- [RECORDS SHOWN]
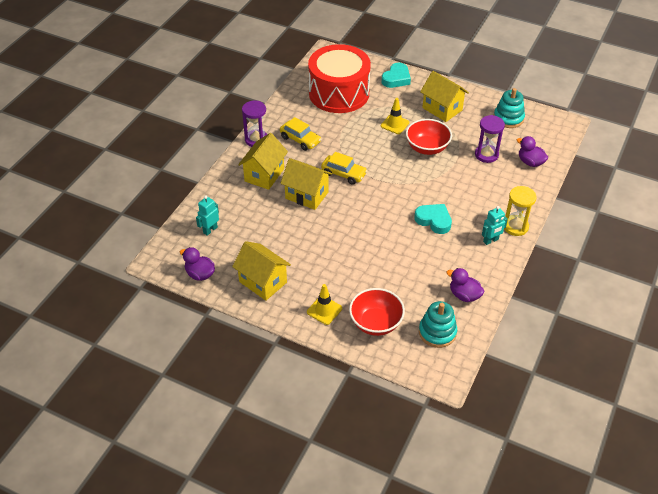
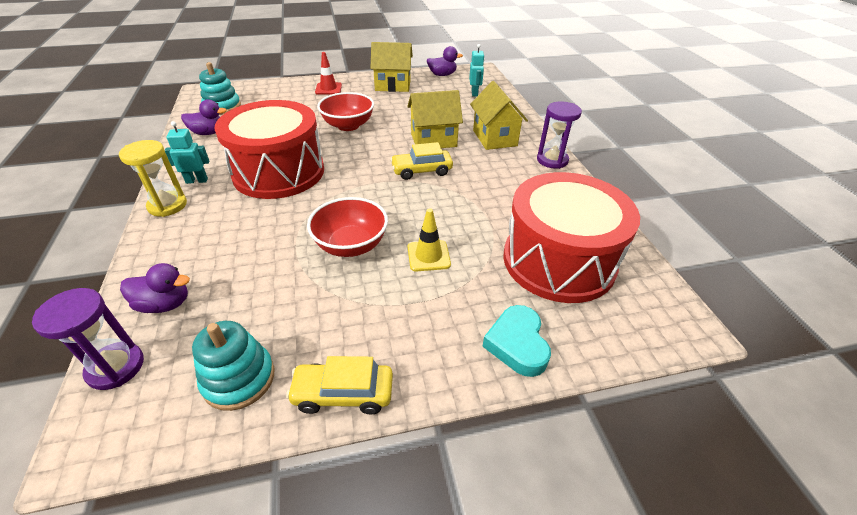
camera: 140 degrees right, 5 degrees down
(300, 140) = (512, 180): yellow car -> yellow car (343, 394)
(324, 310) = (328, 89): yellow traffic cone -> red traffic cone
(376, 323) = (280, 96): red bowl -> red bowl (348, 125)
(434, 220) = (279, 172): turquoise heart -> red drum
(442, 109) = (381, 325): yellow house -> none
(486, 155) = (251, 279): purple hourglass -> purple hourglass (116, 367)
(491, 240) = (197, 180): turquoise robot -> turquoise robot turned 60 degrees clockwise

- [ASSIGNMENT] Only the lines that lie between the start of the listing and the line containing "(486, 155) = (251, 279): purple", both included, belong in the answer; write them out exactly and omit pictures.

- [EXERCISE OUTPUT]
camera: 140 degrees right, 5 degrees down
(300, 140) = (512, 180): yellow car -> yellow car (343, 394)
(324, 310) = (328, 89): yellow traffic cone -> red traffic cone
(376, 323) = (280, 96): red bowl -> red bowl (348, 125)
(434, 220) = (279, 172): turquoise heart -> red drum
(442, 109) = (381, 325): yellow house -> none
(486, 155) = (251, 279): purple hourglass -> purple hourglass (116, 367)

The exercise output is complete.